EXERCISE AIM:
Restate word for word the part of the material that runs from the line containing "(449, 254) = (238, 261): yellow" through its final line, inclusive, minus the pictures.

RECORDS SUPPLIED:
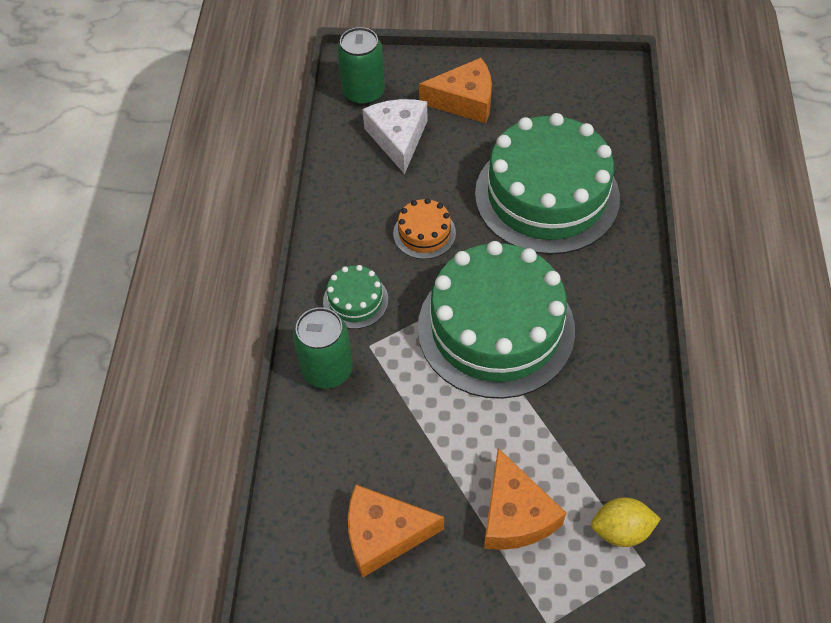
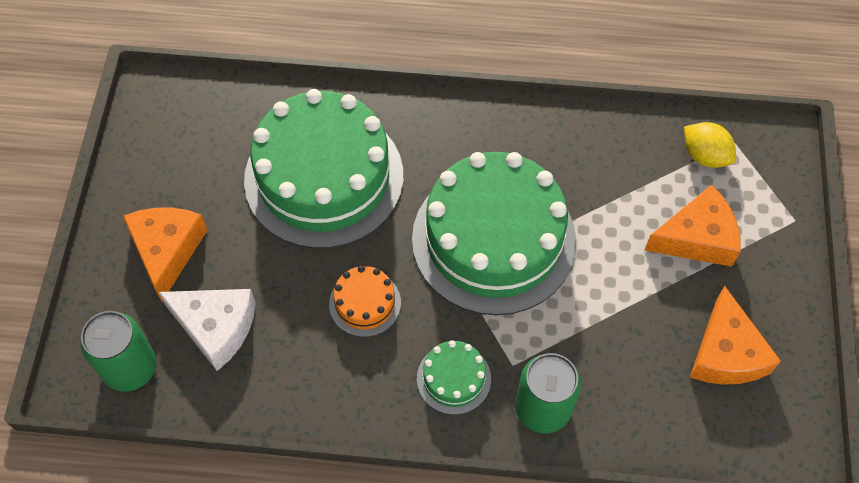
camera: 90 degrees left, 5 degrees up
(398, 138) = (216, 327): white cheese -> white cheese turned 150 degrees counterclockwise
(621, 530) = (705, 156): yellow lemon -> yellow lemon turned 45 degrees counterclockwise

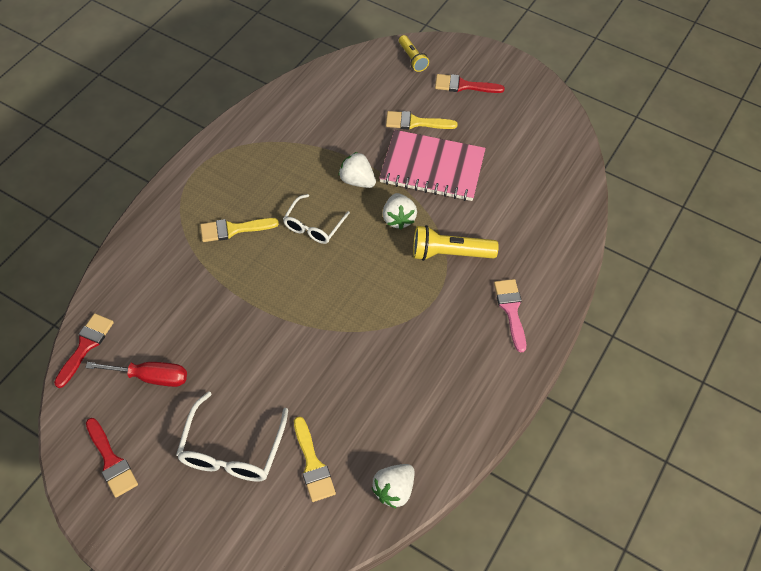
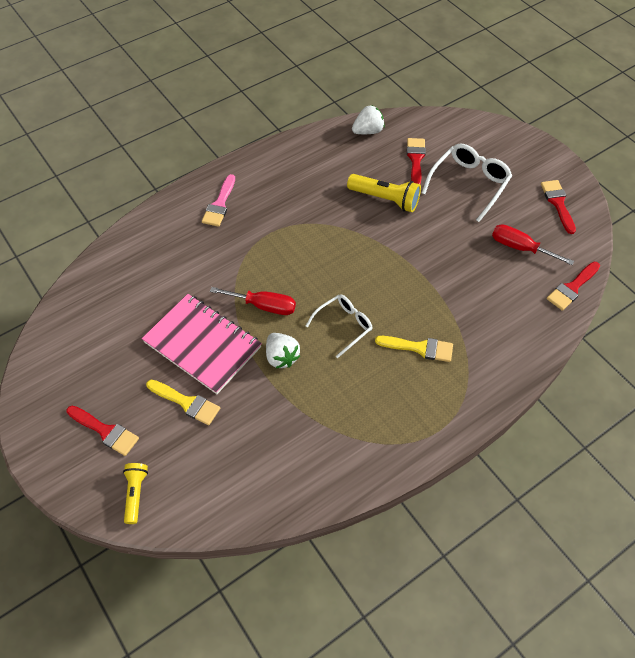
camera: 155 degrees left, 0 degrees up
(313, 464) = (415, 159): yellow brush -> red brush
(398, 219) = (264, 306): white strawberry -> red screwdriver
(449, 254) = (238, 261): yellow flashlight -> yellow flashlight (385, 199)

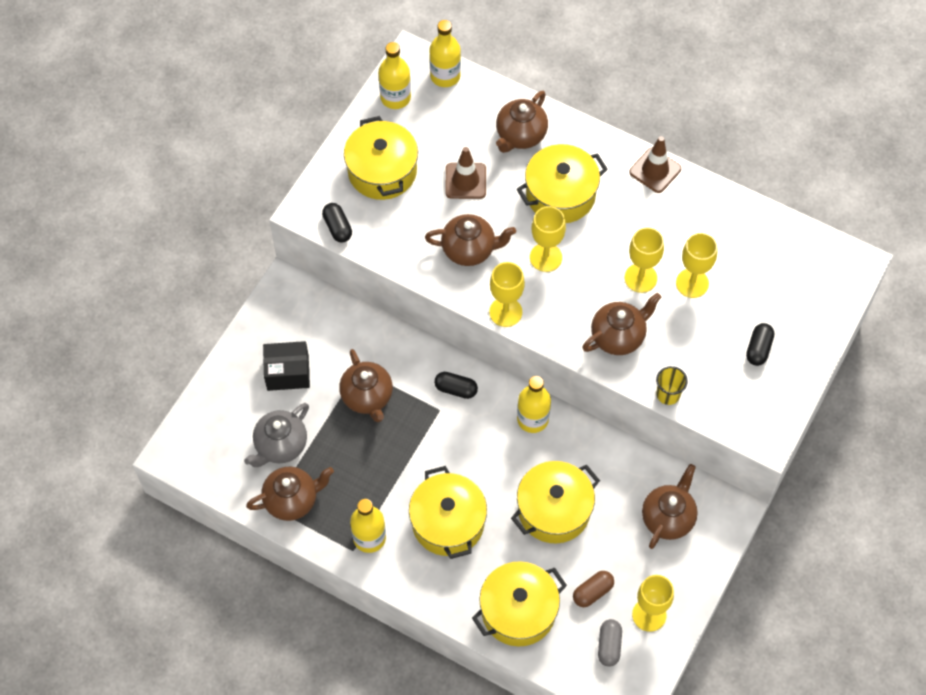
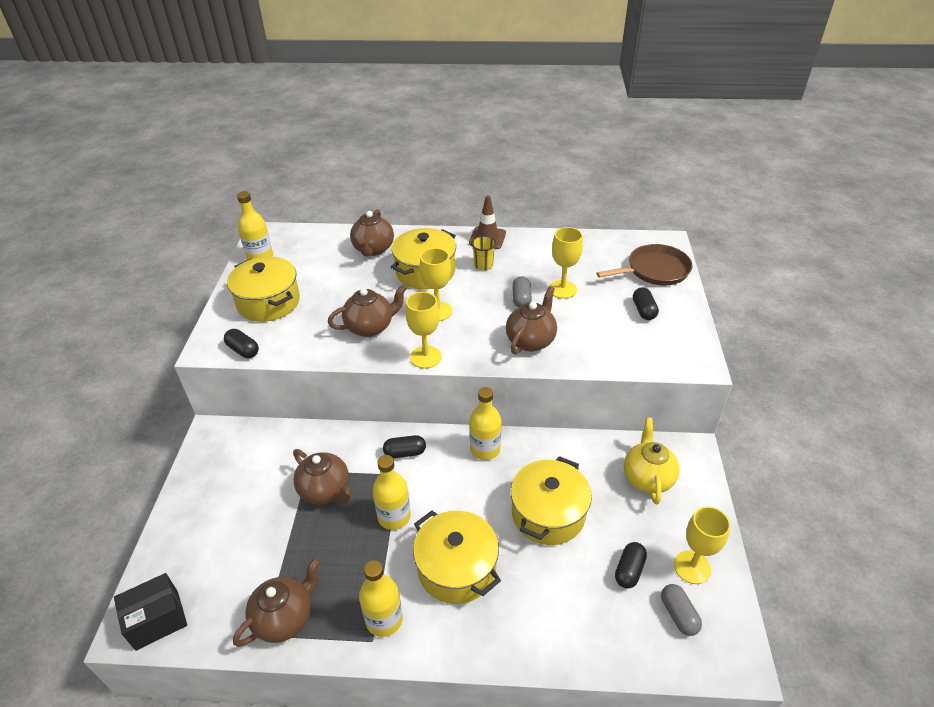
camera: 25 degrees left, 20 degrees down
(280, 446) = (253, 569): grey teapot -> none
(288, 373) = (238, 501): black box -> black box (157, 620)
(445, 76) = (295, 235): yellow bottle -> yellow bottle (394, 516)
(465, 181) = (343, 287): brown traffic cone -> none
(518, 611) = (572, 623): yellow pot -> none
(592, 592) = (629, 570): brown capsule -> black capsule
(640, 278) = (521, 299): yellow goblet -> grey capsule
(668, 394) = (599, 364): yellow cup -> yellow cup (483, 265)
(668, 517) = (647, 477): brown teapot -> yellow teapot
(811, 299) = (655, 270): none -> brown pan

WRITTEN ANSWER:
(449, 254) = (238, 261): yellow flashlight -> yellow flashlight (385, 199)

camera: 25 degrees left, 20 degrees down
(280, 446) = (253, 569): grey teapot -> none
(288, 373) = (238, 501): black box -> black box (157, 620)
(445, 76) = (295, 235): yellow bottle -> yellow bottle (394, 516)
(465, 181) = (343, 287): brown traffic cone -> none
(518, 611) = (572, 623): yellow pot -> none
(592, 592) = (629, 570): brown capsule -> black capsule
(640, 278) = (521, 299): yellow goblet -> grey capsule
(668, 394) = (599, 364): yellow cup -> yellow cup (483, 265)
(668, 517) = (647, 477): brown teapot -> yellow teapot
(811, 299) = (655, 270): none -> brown pan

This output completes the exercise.